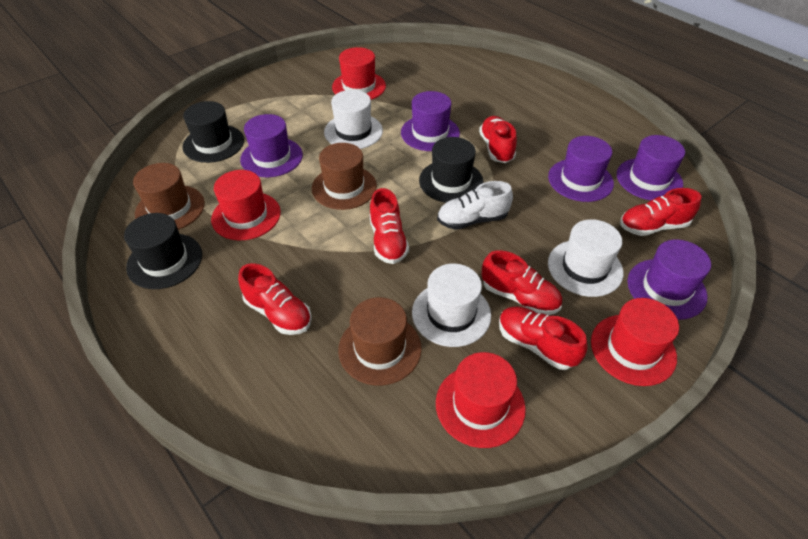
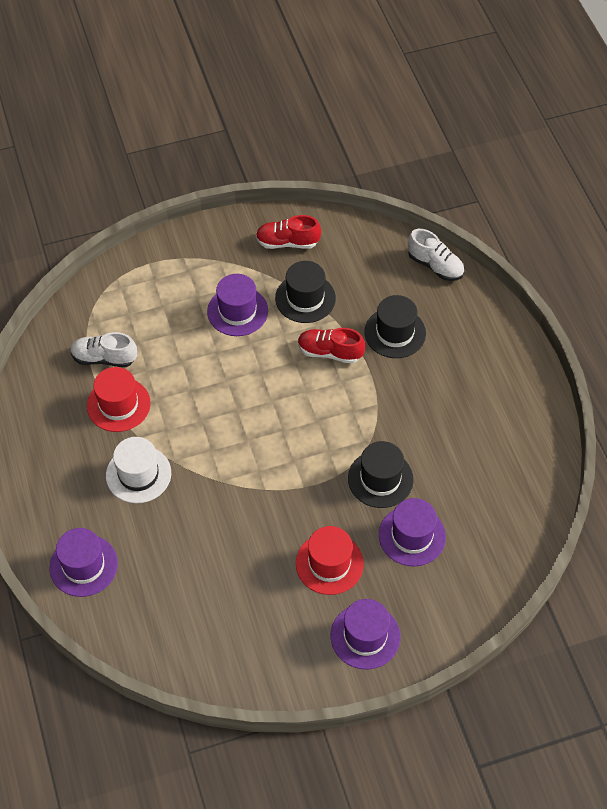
brown hat: 3 -> 0
purple hat: 5 -> 4
red hat: 4 -> 2
red shoe: 6 -> 2
white hat: 3 -> 1
white shoe: 1 -> 2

------------

**WHAT YOU SHOULD DO**
Each line in the records above should be reproduced exactly; images are not copied.

**RESPONSE TO THE TASK**
brown hat: 3 -> 0
purple hat: 5 -> 4
red hat: 4 -> 2
red shoe: 6 -> 2
white hat: 3 -> 1
white shoe: 1 -> 2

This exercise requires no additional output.